_Exercise aim_.
Look through the material below, count the lines containing the word "HEAT", and state only the count.
--- Material to process Enclosed Below ---
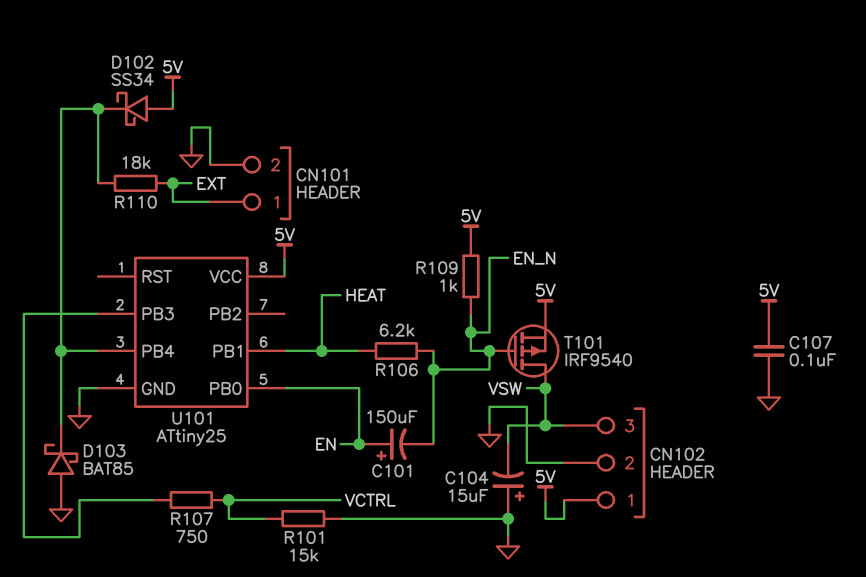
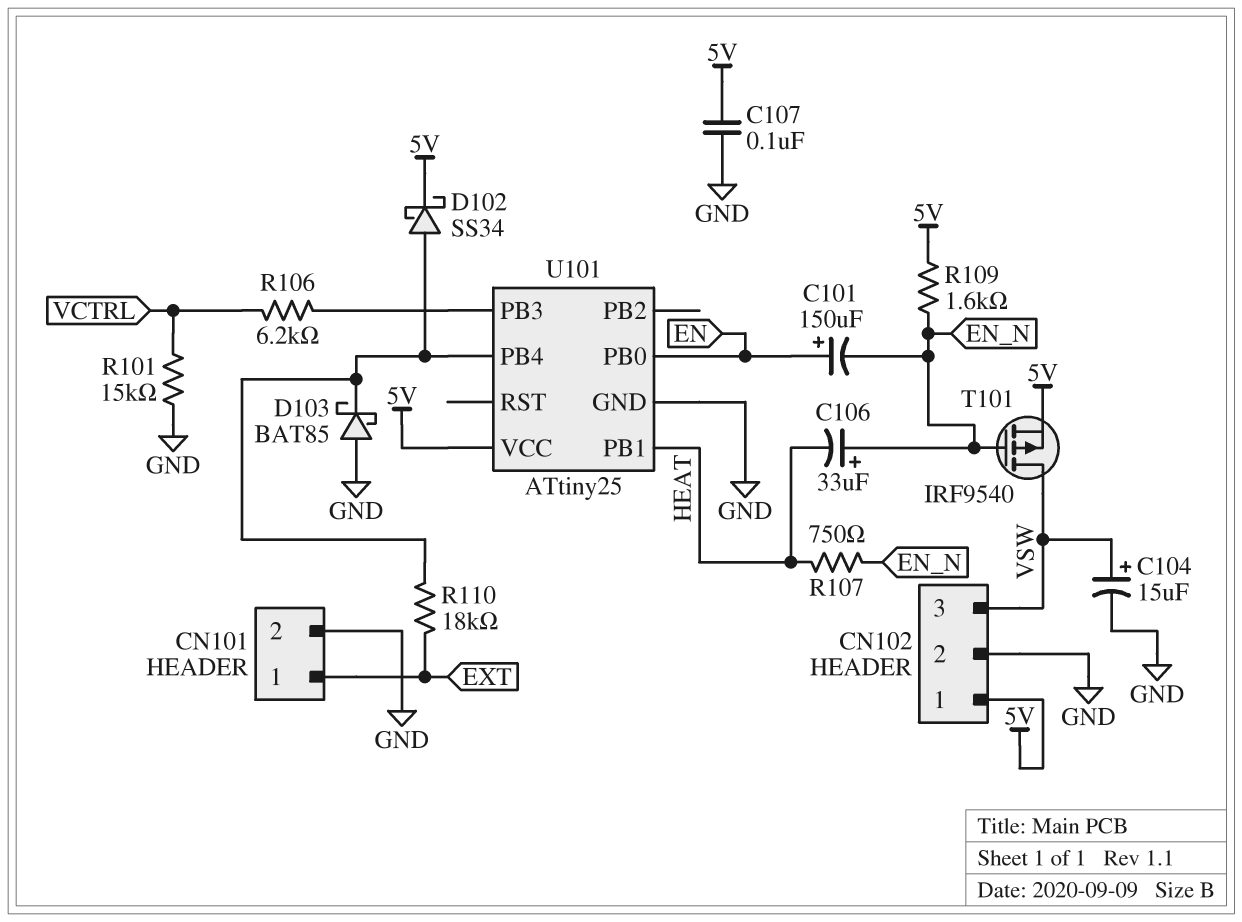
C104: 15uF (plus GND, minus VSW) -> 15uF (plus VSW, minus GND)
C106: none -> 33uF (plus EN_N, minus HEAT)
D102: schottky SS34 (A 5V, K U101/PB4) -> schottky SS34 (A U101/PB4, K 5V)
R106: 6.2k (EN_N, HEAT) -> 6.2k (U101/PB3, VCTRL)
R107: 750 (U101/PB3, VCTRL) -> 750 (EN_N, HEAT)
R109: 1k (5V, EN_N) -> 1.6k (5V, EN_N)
--- End of Enclosed Material to process ---
_Finished exercise_.
3